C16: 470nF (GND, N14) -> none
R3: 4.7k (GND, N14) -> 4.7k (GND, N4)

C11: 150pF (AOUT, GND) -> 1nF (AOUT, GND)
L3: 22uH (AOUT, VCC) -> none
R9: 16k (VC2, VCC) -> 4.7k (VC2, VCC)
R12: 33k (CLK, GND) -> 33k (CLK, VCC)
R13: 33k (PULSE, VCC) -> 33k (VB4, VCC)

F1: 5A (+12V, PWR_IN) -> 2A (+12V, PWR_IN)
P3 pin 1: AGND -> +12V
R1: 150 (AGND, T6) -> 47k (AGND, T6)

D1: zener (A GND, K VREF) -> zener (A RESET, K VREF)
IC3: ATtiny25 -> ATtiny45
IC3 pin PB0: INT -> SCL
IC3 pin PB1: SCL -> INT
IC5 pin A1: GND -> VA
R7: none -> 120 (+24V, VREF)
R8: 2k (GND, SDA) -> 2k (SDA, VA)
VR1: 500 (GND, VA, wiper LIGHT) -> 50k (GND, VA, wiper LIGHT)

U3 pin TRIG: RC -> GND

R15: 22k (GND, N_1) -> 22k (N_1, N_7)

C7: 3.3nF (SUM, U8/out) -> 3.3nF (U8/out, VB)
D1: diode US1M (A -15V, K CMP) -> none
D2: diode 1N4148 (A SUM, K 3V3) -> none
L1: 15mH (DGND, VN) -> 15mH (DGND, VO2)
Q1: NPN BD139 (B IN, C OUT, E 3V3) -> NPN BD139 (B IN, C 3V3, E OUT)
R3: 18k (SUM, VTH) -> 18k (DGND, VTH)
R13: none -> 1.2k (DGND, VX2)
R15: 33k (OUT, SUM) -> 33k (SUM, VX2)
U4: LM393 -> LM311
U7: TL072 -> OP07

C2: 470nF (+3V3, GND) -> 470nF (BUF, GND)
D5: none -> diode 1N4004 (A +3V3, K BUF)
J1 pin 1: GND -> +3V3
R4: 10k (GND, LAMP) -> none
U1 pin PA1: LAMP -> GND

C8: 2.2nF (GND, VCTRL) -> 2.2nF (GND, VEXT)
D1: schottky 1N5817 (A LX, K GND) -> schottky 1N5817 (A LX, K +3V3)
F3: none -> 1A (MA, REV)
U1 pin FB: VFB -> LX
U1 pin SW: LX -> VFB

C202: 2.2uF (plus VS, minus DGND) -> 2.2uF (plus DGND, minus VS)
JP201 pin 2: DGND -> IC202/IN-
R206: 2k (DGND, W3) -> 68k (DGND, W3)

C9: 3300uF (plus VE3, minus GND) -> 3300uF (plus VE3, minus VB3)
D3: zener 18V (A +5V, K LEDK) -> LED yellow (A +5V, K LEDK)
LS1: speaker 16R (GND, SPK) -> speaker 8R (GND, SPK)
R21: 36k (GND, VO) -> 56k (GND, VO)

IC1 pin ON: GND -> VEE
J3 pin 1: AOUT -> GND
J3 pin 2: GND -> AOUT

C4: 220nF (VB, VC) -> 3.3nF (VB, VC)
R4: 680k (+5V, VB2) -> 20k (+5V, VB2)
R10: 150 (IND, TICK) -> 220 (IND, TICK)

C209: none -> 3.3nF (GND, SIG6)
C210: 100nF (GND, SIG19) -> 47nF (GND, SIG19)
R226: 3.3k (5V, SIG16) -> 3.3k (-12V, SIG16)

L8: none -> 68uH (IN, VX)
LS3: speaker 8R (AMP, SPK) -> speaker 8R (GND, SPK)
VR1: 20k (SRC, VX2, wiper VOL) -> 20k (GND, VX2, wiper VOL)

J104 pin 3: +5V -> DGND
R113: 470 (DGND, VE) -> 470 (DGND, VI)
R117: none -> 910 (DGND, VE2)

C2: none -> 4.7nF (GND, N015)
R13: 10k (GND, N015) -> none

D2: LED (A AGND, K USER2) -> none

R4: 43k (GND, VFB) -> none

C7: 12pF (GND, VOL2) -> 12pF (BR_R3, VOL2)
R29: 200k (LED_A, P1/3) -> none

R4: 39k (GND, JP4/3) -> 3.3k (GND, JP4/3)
★ ★ ★ ★
## [Required action]
Examine the records and pull out every line where the string "speaker" occurs.

## [Solved problem]
LS1: speaker 16R (GND, SPK) -> speaker 8R (GND, SPK)
LS3: speaker 8R (AMP, SPK) -> speaker 8R (GND, SPK)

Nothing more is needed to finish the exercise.